» **Supplied information**
━━━━━━

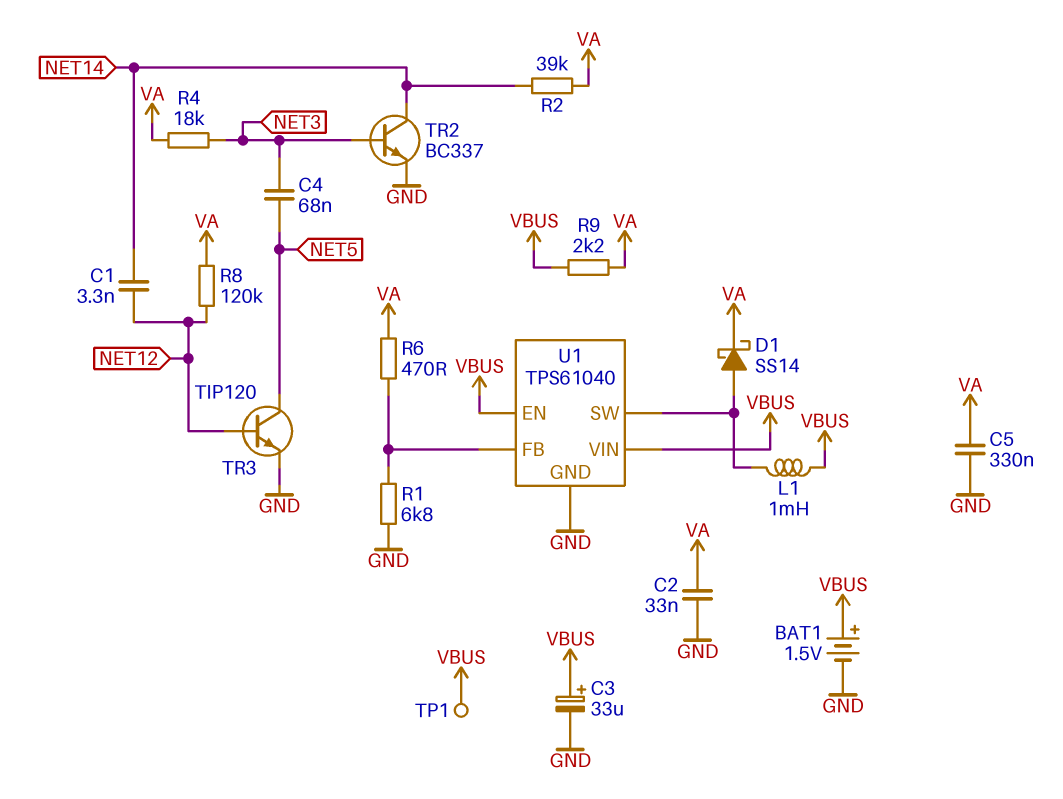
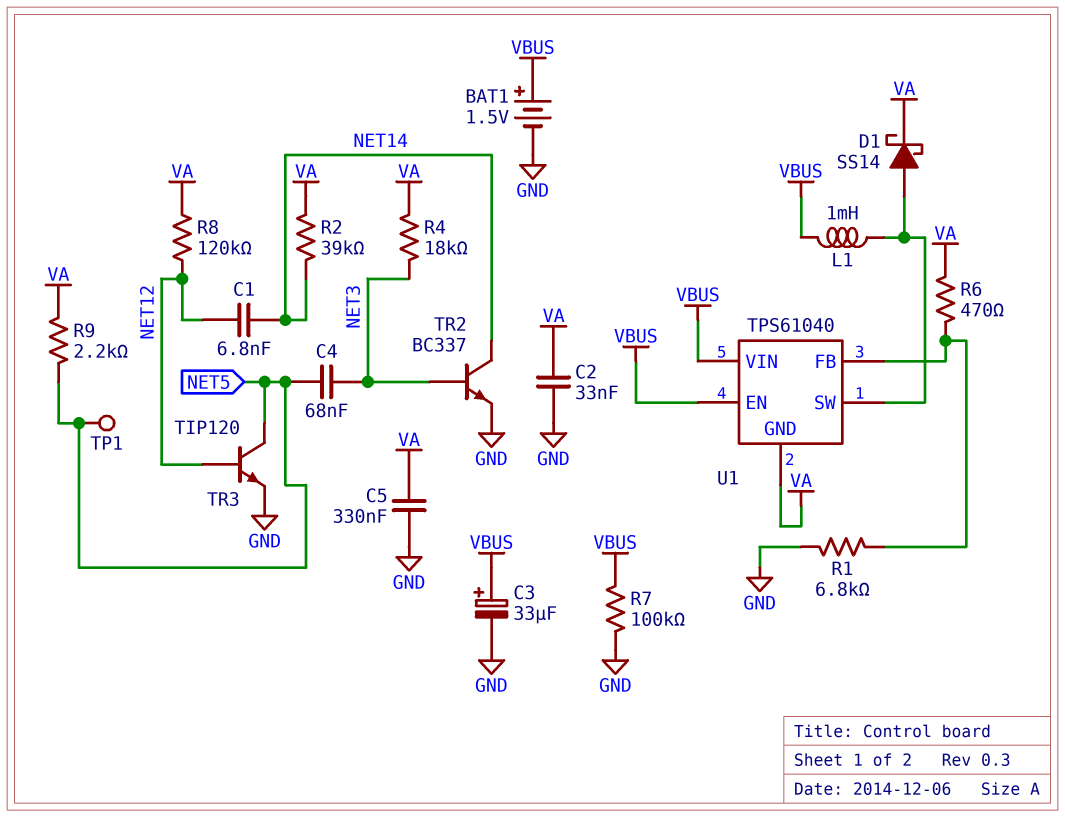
C1: 3.3nF (NET12, NET14) -> 6.8nF (NET12, NET14)
R7: none -> 100k (GND, VBUS)
R9: 2.2k (VA, VBUS) -> 2.2k (NET5, VA)
TP1: test point (VBUS) -> test point (NET5)
U1 pin GND: GND -> VA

━━━━━━

» **Work instruction**
Filter the entries and copy each line with "VBUS".

» **Solved problem**
R7: none -> 100k (GND, VBUS)
R9: 2.2k (VA, VBUS) -> 2.2k (NET5, VA)
TP1: test point (VBUS) -> test point (NET5)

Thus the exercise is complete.